### Activity
When you have gone through the records, report how many lines include "down", giving the number and nothing more.

_ _ _ _

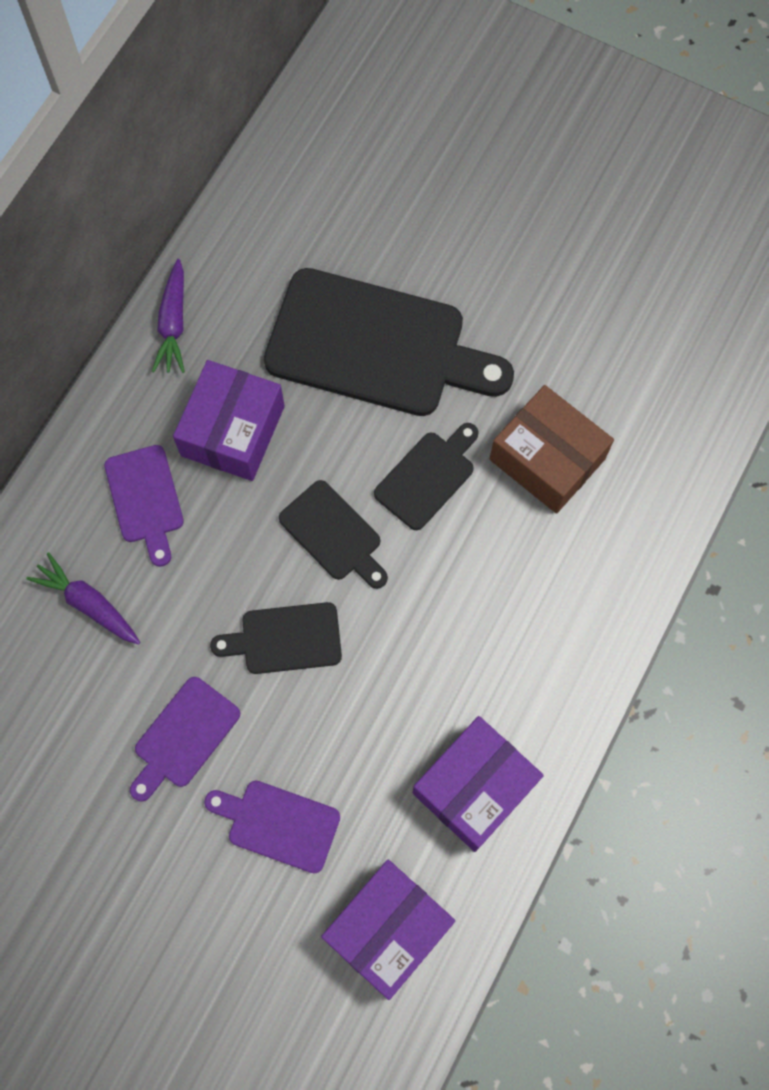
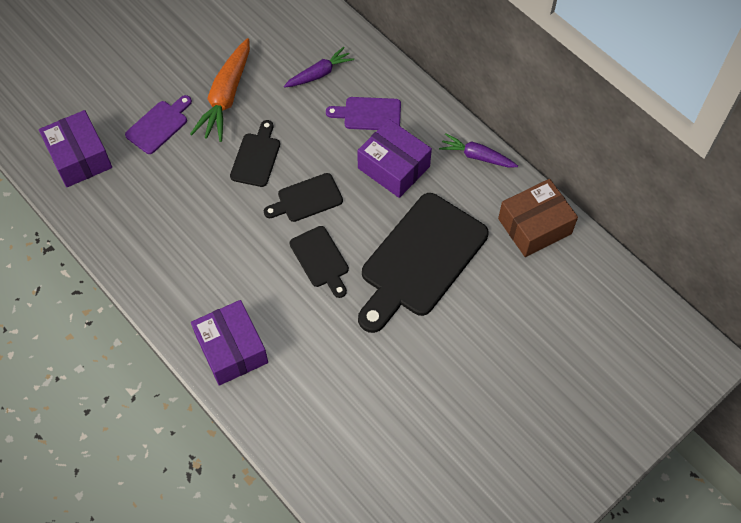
camera: 110 degrees right, 10 degrees down
(184, 736) = (226, 97): purple cutting board -> orange carrot
(475, 788) = (128, 221): purple box -> purple box (231, 349)
(547, 459) = (303, 331): brown box -> brown box (534, 226)

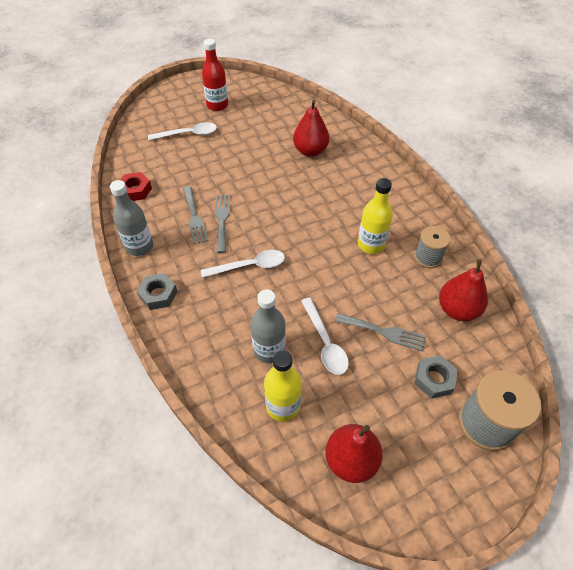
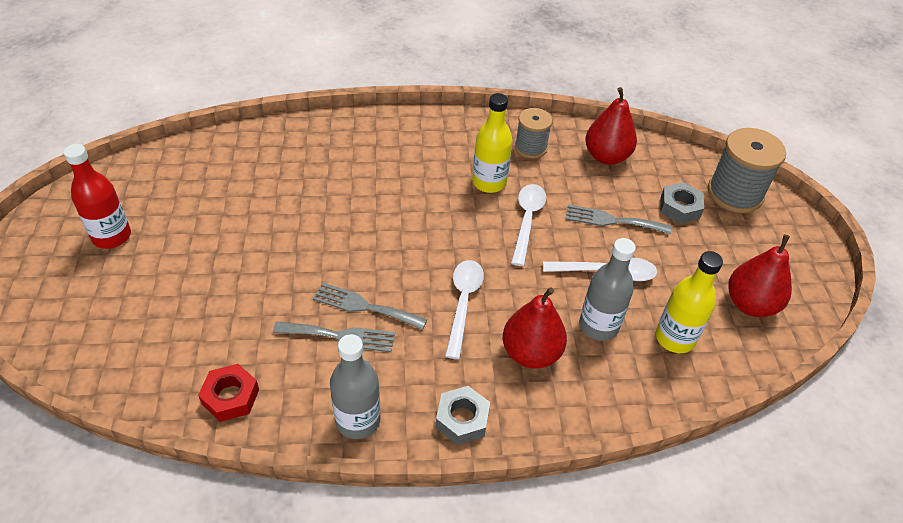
camera: 70 degrees left, 5 degrees down
(188, 134) = (150, 292): white spoon -> white spoon (527, 221)
(310, 151) = (297, 174): red pear -> red pear (531, 353)
(384, 332) = (612, 220): grey fork -> grey fork turned 120 degrees counterclockwise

_ _ _ _

### Task result
2